- TRY IT
How many lines of the data contain the string "teapot"? Write the number and nothing more.

____

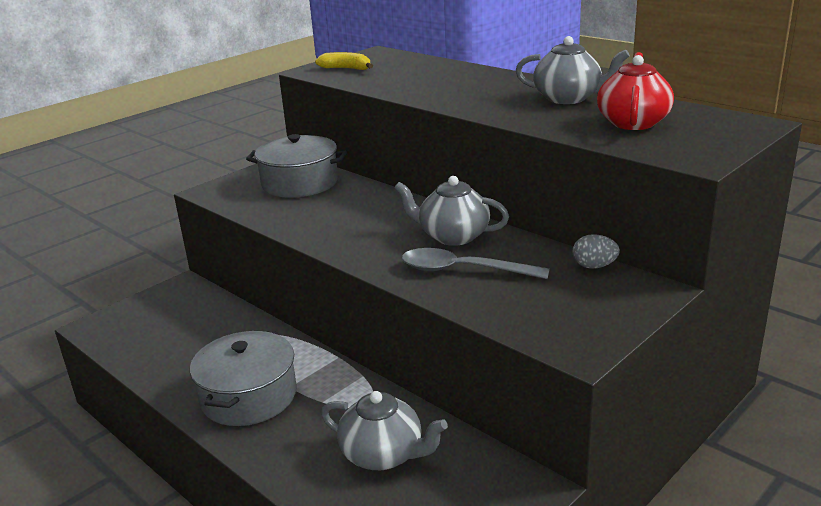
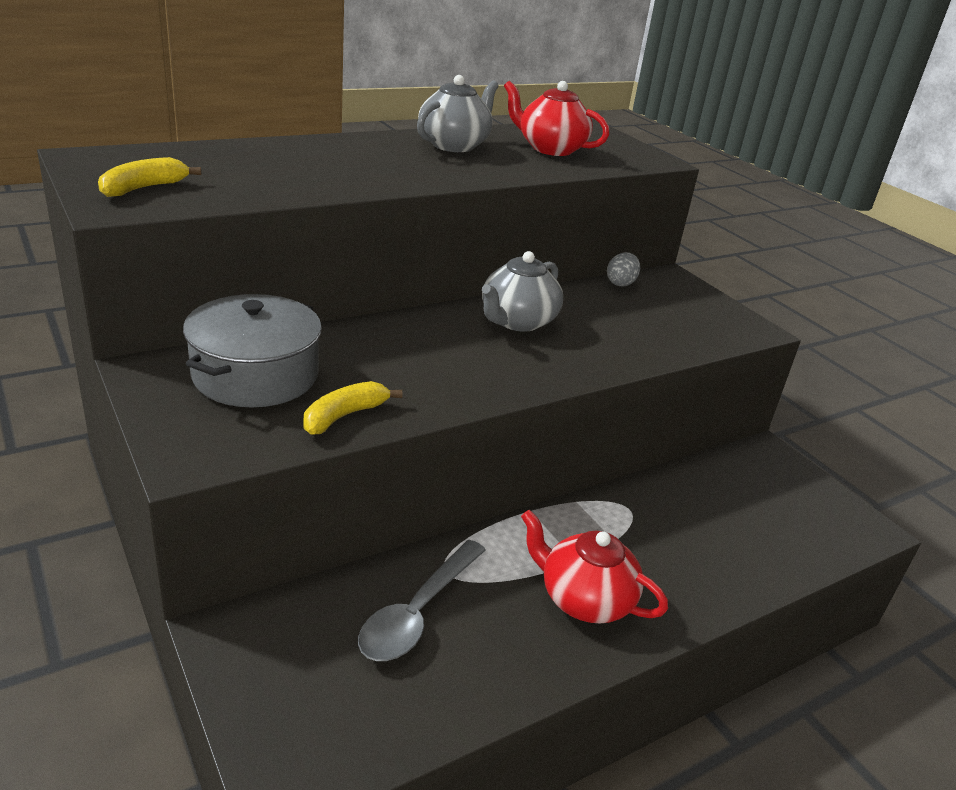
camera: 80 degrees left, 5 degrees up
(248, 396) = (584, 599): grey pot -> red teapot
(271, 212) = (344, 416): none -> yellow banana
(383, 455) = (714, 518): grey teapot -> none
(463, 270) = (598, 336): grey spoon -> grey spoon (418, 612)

____

- TASK RESPONSE
2